WHAT YOU NEED TO DO:
Copy every line of the listing below character for character, leaving out the pictures.

TASK INPUT:
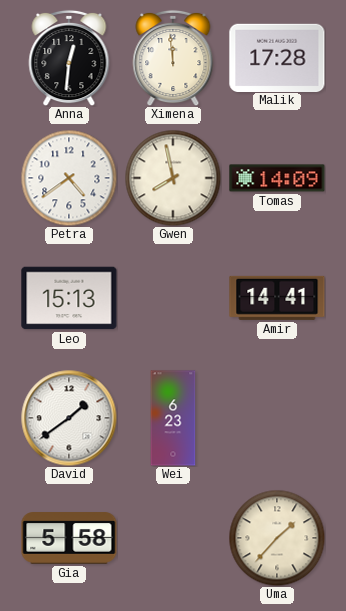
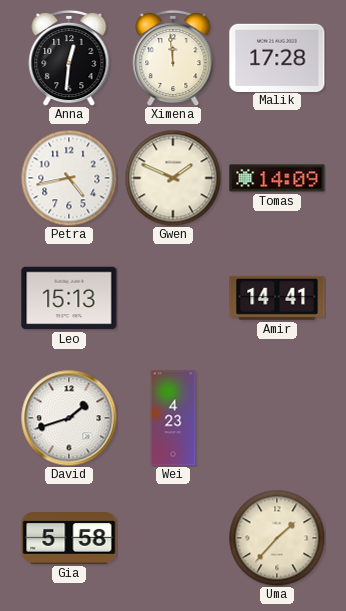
Petra: 4:39 -> 4:43
Gwen: 7:58 -> 1:49
David: 1:39 -> 1:42
Wei: 6:23 -> 4:23
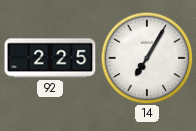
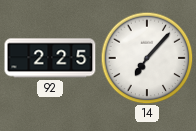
14: 7:05 -> 7:07
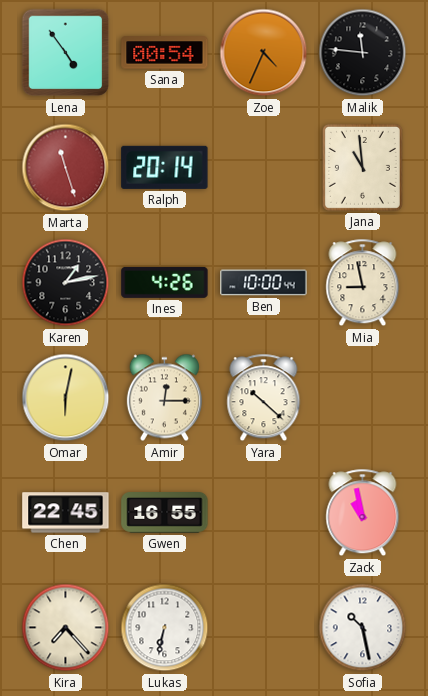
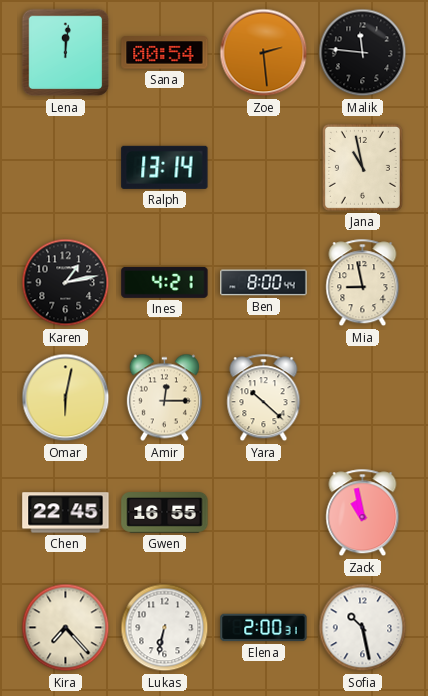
Lena: 4:54 -> 12:01
Zoe: 4:34 -> 2:29
Marta: 11:27 -> none
Ralph: 20:14 -> 13:14
Jana: 10:59 -> 10:58
Ines: 4:26 -> 4:21
Ben: 10:00 -> 8:00
Elena: none -> 2:00
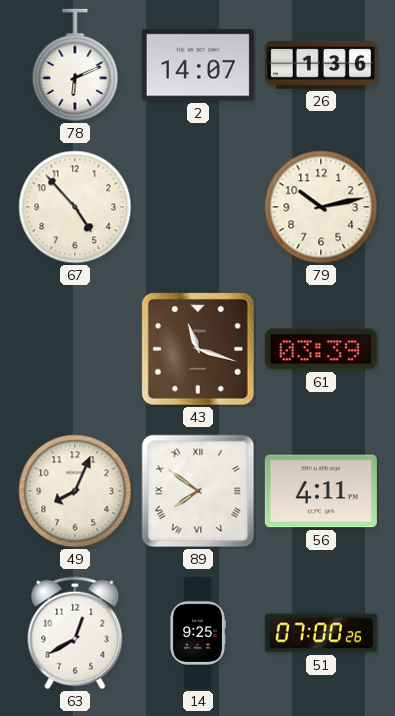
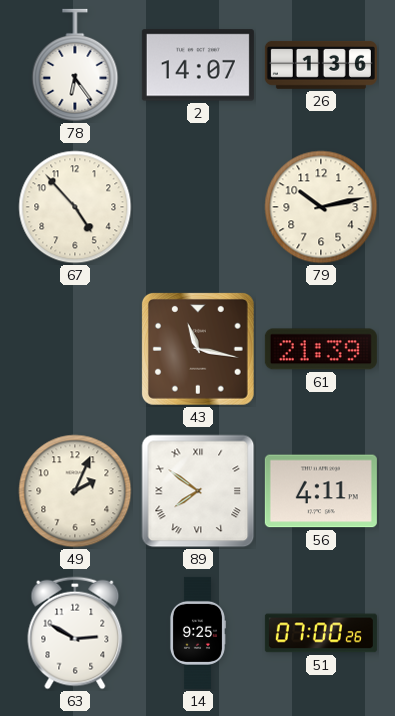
78: 6:11 -> 6:24
43: 11:18 -> 11:17
61: 03:39 -> 21:39
49: 8:04 -> 2:04
63: 12:40 -> 2:50
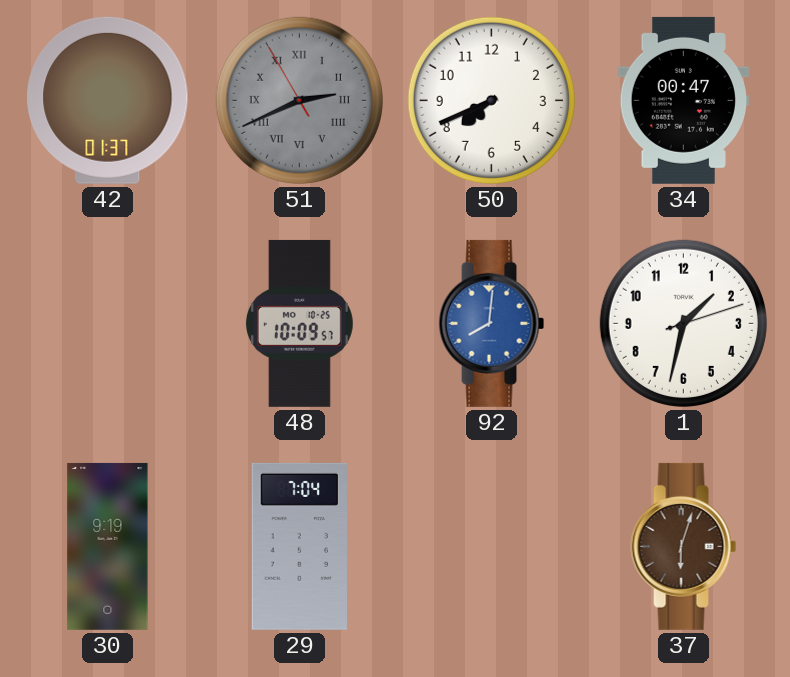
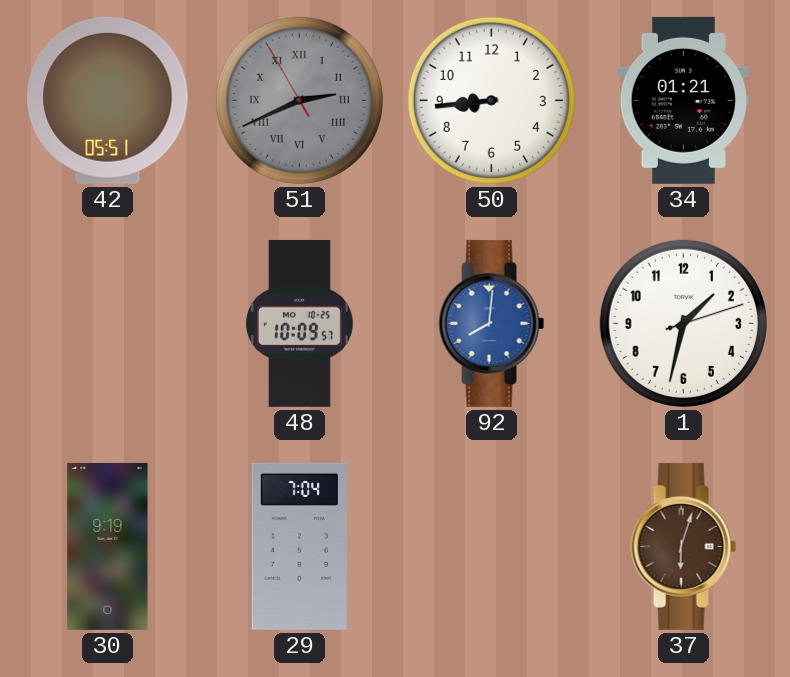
42: 01:37 -> 05:51
50: 7:41 -> 8:44
34: 00:47 -> 01:21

WRITTEN RESPONSE:
Petra: 4:39 -> 4:43
Gwen: 7:58 -> 1:49
David: 1:39 -> 1:42
Wei: 6:23 -> 4:23
14: 7:05 -> 7:07
Lena: 4:54 -> 12:01
Zoe: 4:34 -> 2:29
Marta: 11:27 -> none
Ralph: 20:14 -> 13:14
Jana: 10:59 -> 10:58
Ines: 4:26 -> 4:21
Ben: 10:00 -> 8:00
Elena: none -> 2:00
78: 6:11 -> 6:24
43: 11:18 -> 11:17
61: 03:39 -> 21:39
49: 8:04 -> 2:04
63: 12:40 -> 2:50
42: 01:37 -> 05:51
50: 7:41 -> 8:44
34: 00:47 -> 01:21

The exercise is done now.